• [Exercise goal]:
Whenever a line of the data below holds the string "watering", copy that line.

• [Extracted entries]:
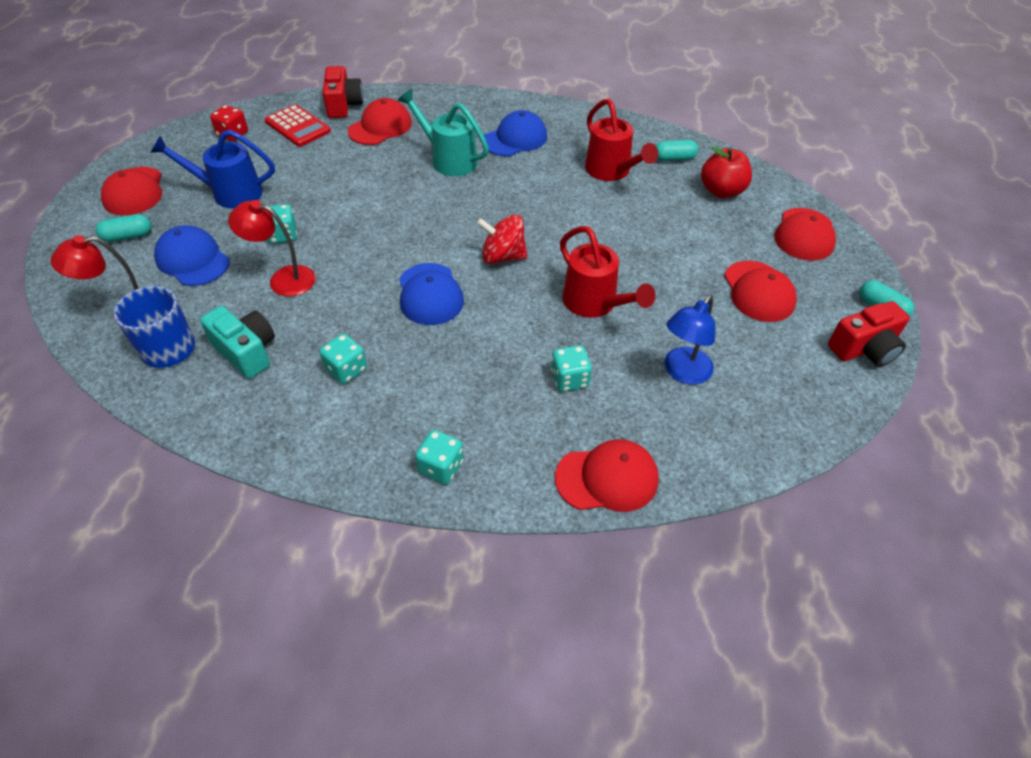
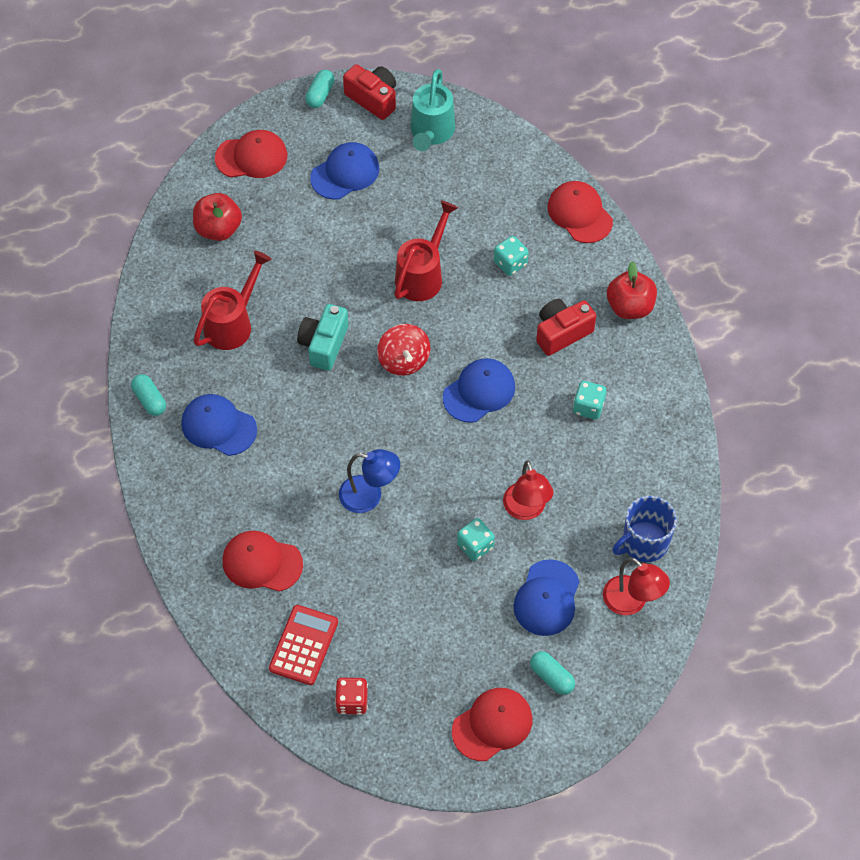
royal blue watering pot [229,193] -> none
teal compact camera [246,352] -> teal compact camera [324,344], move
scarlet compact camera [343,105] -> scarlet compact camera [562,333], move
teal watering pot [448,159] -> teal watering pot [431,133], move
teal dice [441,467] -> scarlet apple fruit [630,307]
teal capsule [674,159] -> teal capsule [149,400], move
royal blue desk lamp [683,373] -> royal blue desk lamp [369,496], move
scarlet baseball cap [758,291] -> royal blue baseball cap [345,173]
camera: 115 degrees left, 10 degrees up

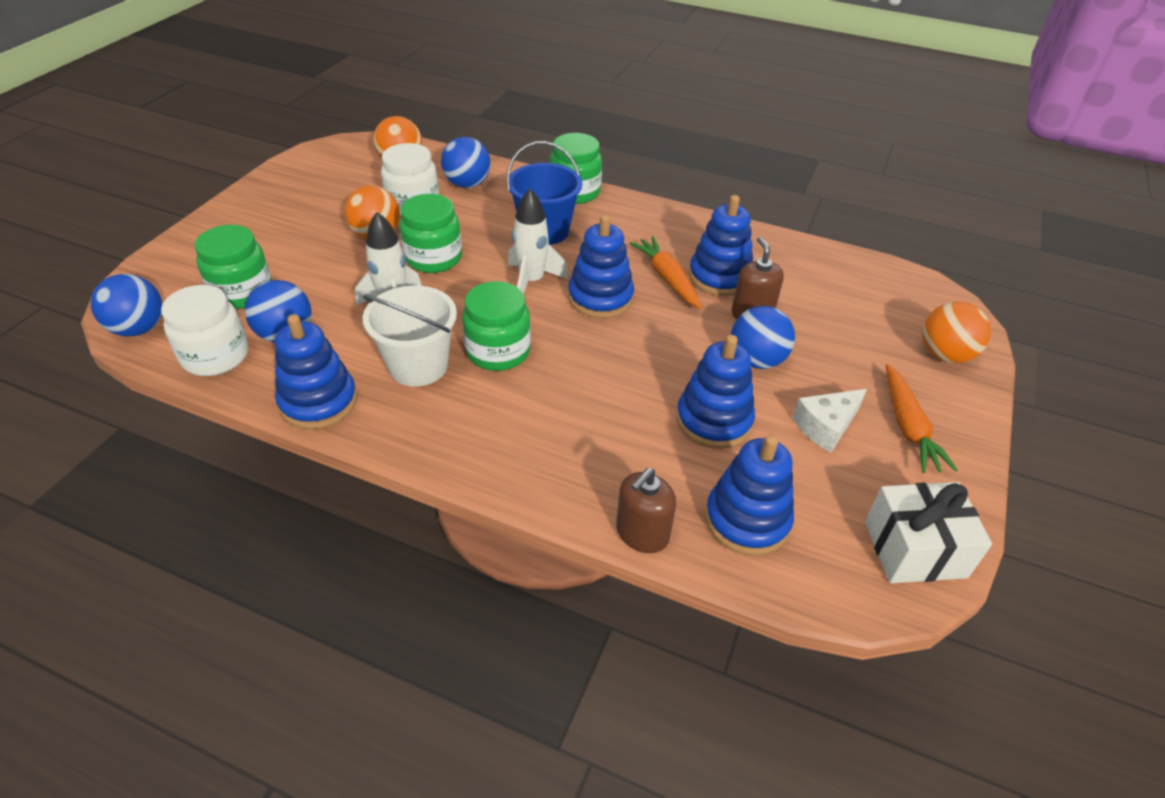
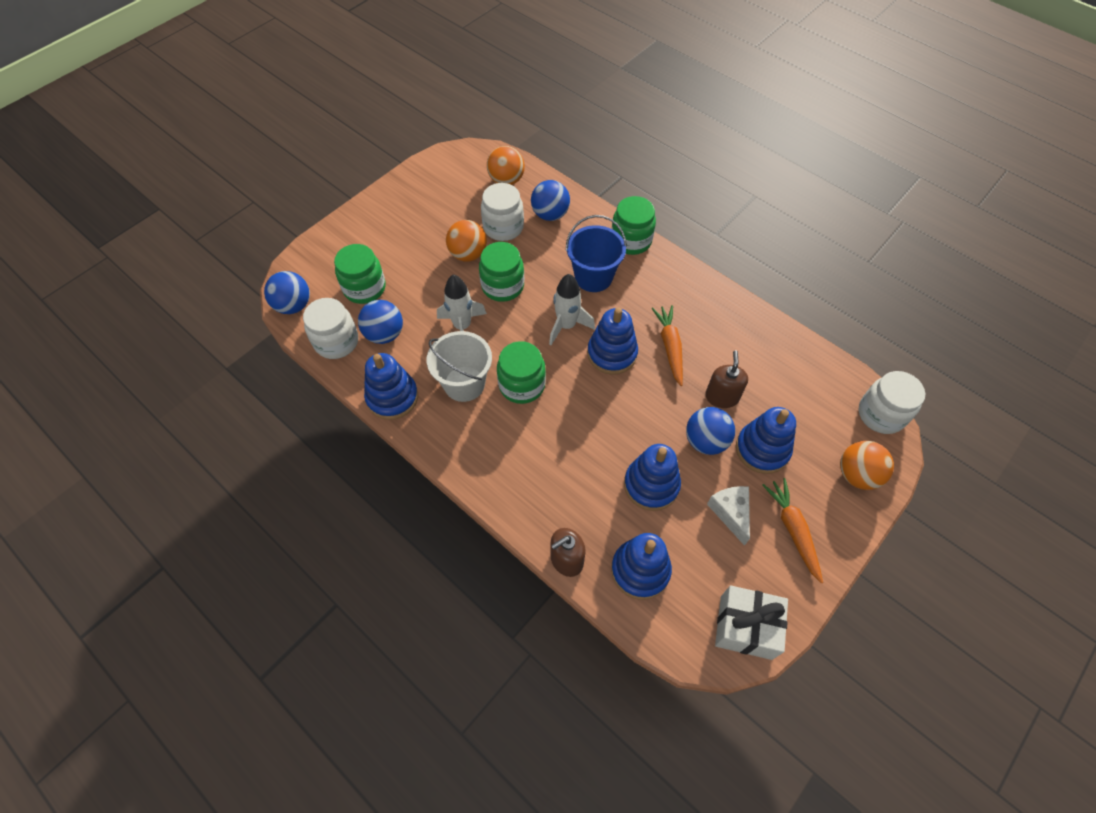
royal blue stacking toy [719,277] -> royal blue stacking toy [762,449], move
snow-white cheese wedge [826,427] -> snow-white cheese wedge [730,513], 90 degrees clockwise
orange toy carrot [908,427] -> orange toy carrot [793,530], 150 degrees clockwise
none -> snow-white preserve jar [881,414]
camera: 20 degrees right, 15 degrees up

• [Solution to the exercise]:
royal blue watering pot [229,193] -> none
teal watering pot [448,159] -> teal watering pot [431,133], move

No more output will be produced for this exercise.